> [OBJECTIVE]: Pull out every line of the rows below that contains the string "breathe", and reproduce each such line unchanged.

+++ GIVEN ENTRIES +++

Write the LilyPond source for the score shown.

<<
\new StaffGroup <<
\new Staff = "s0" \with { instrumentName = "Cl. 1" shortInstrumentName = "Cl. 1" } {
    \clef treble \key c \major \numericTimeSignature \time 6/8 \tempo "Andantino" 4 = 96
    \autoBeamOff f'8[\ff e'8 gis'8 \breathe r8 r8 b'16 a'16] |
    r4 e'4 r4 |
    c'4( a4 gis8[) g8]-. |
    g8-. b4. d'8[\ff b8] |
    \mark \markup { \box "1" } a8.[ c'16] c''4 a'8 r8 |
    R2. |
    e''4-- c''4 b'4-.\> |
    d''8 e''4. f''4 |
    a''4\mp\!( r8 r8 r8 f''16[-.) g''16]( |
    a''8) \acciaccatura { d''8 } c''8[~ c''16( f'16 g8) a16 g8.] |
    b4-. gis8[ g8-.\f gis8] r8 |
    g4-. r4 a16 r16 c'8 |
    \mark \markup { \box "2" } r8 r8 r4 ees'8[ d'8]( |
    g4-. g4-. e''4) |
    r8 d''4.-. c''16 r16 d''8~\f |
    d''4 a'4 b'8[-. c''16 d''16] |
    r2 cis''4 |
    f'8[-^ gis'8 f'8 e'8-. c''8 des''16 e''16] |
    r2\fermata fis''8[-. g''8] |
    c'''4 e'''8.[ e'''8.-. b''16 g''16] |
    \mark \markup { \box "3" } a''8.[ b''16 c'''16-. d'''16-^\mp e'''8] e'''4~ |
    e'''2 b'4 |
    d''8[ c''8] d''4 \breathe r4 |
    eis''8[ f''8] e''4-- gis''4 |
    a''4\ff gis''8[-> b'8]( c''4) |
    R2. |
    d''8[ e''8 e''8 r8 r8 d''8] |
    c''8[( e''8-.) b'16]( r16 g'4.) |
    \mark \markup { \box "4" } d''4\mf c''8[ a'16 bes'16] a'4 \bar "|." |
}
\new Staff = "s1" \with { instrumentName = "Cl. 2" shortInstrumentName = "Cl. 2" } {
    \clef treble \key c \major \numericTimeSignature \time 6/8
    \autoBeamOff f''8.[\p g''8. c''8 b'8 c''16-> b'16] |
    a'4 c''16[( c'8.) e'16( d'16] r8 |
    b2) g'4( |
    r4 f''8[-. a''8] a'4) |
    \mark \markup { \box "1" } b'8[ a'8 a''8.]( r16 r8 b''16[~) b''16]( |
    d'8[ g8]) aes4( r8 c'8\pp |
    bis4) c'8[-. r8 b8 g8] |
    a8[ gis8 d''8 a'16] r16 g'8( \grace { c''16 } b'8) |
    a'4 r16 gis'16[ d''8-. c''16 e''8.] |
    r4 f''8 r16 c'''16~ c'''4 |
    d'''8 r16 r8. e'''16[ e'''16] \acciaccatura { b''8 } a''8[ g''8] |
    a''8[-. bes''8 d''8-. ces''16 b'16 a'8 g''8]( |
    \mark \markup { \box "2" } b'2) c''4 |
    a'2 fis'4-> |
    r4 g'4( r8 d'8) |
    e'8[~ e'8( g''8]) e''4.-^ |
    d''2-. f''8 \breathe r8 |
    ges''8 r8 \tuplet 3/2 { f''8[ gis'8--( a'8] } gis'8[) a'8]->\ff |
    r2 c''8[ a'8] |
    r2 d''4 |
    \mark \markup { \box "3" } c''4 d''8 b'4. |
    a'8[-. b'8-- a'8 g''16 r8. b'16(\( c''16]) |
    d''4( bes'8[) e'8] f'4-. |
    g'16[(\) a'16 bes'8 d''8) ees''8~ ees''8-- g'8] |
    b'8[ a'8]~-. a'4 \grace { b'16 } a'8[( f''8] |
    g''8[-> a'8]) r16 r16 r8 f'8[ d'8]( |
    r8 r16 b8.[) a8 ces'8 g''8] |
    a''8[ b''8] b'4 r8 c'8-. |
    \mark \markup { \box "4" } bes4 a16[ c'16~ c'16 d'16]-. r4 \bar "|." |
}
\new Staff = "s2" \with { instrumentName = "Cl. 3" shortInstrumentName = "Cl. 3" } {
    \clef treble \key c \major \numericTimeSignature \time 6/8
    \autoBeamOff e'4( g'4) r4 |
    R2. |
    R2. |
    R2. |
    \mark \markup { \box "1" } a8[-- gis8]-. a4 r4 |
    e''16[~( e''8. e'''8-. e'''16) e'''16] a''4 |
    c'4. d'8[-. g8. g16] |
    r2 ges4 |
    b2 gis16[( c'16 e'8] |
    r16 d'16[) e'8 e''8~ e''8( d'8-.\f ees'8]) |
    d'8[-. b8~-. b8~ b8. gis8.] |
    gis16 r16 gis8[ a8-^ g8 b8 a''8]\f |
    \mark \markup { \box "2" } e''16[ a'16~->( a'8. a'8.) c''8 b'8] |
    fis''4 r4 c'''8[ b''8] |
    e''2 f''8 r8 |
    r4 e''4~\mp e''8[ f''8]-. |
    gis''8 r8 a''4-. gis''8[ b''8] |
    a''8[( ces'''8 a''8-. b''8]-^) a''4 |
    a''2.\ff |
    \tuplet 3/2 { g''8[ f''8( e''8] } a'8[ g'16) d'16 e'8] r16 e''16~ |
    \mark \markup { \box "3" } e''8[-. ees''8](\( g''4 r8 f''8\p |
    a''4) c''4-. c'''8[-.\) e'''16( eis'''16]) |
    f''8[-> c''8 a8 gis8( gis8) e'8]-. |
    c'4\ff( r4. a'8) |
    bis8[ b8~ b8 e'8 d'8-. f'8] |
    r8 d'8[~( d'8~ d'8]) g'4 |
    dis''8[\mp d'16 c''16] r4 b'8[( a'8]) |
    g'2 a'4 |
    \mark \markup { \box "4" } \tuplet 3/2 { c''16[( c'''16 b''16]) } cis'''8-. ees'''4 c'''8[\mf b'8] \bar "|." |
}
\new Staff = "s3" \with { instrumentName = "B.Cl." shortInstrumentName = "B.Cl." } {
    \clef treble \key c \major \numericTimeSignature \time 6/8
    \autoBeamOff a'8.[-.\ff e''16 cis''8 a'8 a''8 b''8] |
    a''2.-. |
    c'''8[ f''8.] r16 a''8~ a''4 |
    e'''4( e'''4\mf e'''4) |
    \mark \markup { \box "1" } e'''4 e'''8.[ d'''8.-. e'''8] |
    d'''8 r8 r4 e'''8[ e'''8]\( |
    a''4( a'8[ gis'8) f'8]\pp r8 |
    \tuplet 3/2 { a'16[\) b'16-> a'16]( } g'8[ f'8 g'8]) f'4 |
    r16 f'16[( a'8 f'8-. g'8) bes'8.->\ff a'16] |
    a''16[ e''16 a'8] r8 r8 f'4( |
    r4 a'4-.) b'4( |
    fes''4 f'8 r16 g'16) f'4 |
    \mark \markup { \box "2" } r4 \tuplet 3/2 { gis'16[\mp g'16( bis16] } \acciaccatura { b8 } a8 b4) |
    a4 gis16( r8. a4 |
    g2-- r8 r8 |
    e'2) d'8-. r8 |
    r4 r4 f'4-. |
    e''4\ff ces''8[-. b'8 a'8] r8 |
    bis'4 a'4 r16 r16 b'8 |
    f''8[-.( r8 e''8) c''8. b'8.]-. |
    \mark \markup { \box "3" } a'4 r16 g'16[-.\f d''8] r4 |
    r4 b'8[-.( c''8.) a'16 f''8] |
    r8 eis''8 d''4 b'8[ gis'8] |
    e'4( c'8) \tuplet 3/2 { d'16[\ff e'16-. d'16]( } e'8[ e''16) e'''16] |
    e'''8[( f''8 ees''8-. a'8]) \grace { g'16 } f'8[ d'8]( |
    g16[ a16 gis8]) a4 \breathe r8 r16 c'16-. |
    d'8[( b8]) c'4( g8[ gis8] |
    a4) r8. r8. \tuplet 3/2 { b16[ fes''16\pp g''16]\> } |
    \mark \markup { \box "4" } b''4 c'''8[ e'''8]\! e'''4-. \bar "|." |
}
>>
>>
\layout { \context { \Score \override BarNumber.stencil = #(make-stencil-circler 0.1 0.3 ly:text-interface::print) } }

+++

> [TASK SOLUTION]:
    \autoBeamOff f'8[\ff e'8 gis'8 \breathe r8 r8 b'16 a'16] |
    d''8[ c''8] d''4 \breathe r4 |
    d''2-. f''8 \breathe r8 |
    g16[ a16 gis8]) a4 \breathe r8 r16 c'16-. |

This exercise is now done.